■ **Assignment**
Your answer should be the exact lines of the data below from the one containing "Someone swapped the road cone (ash-grey)" through the one containing "Someone scaled the"; please include nothing else.

■ **Excerpted records**
Segment Open

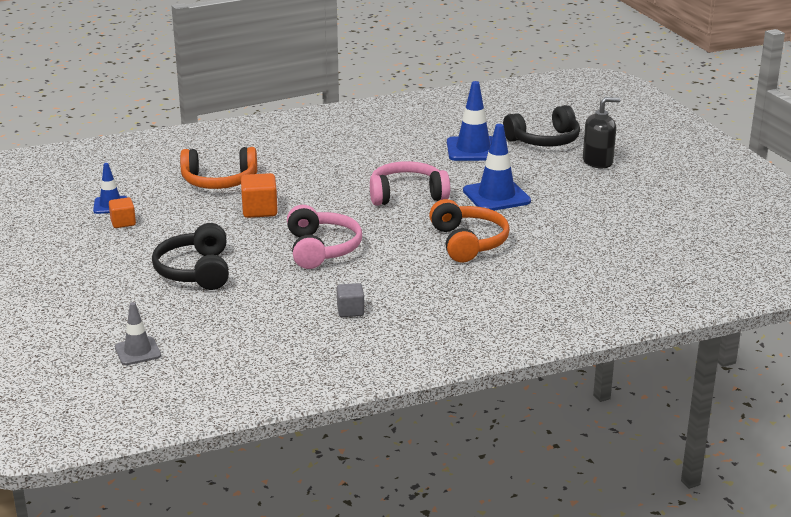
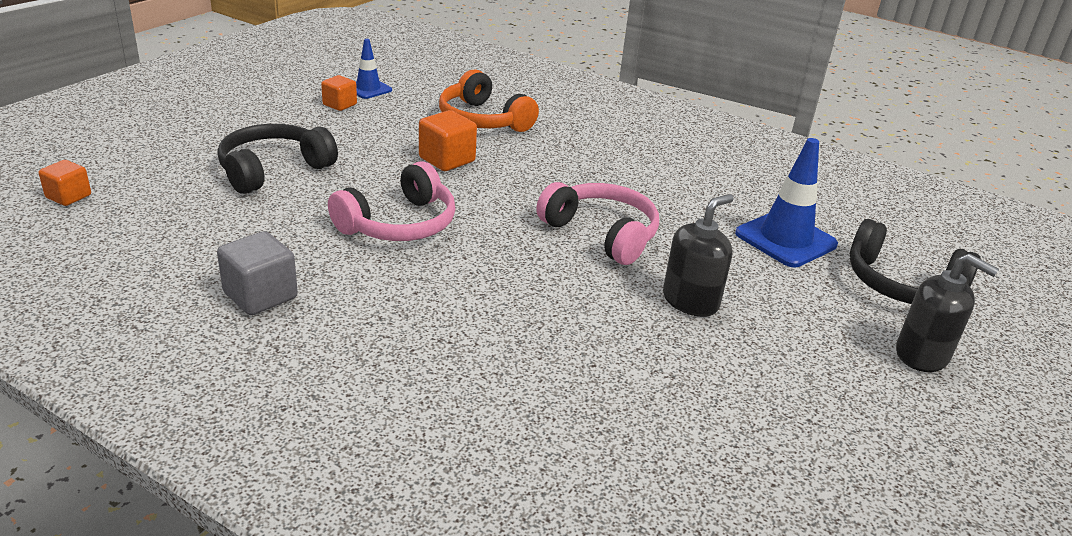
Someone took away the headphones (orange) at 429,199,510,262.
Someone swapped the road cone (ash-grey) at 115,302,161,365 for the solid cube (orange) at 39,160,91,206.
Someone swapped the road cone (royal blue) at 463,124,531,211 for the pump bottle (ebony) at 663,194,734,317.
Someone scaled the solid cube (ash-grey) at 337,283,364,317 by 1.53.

Segment Closed
Segment Open

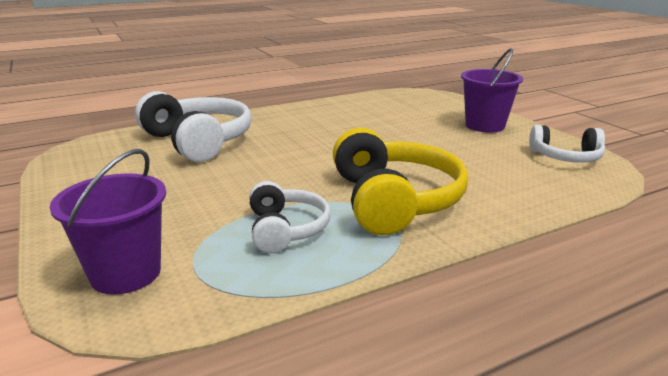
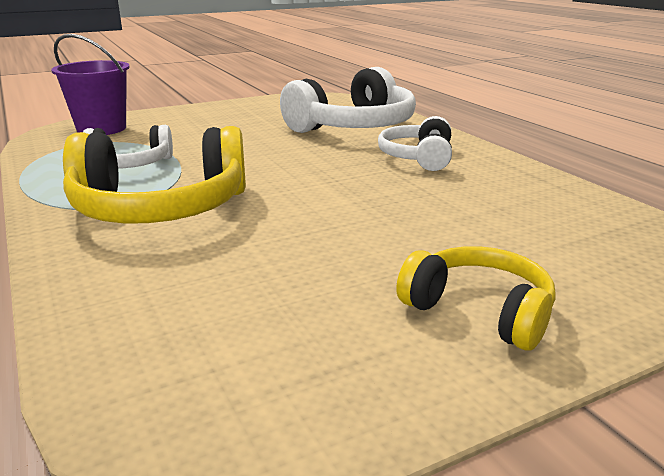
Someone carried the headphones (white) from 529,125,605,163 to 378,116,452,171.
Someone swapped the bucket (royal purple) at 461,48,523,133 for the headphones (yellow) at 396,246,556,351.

Segment Closed

■ **Response to the task**
Someone swapped the road cone (ash-grey) at 115,302,161,365 for the solid cube (orange) at 39,160,91,206.
Someone swapped the road cone (royal blue) at 463,124,531,211 for the pump bottle (ebony) at 663,194,734,317.
Someone scaled the solid cube (ash-grey) at 337,283,364,317 by 1.53.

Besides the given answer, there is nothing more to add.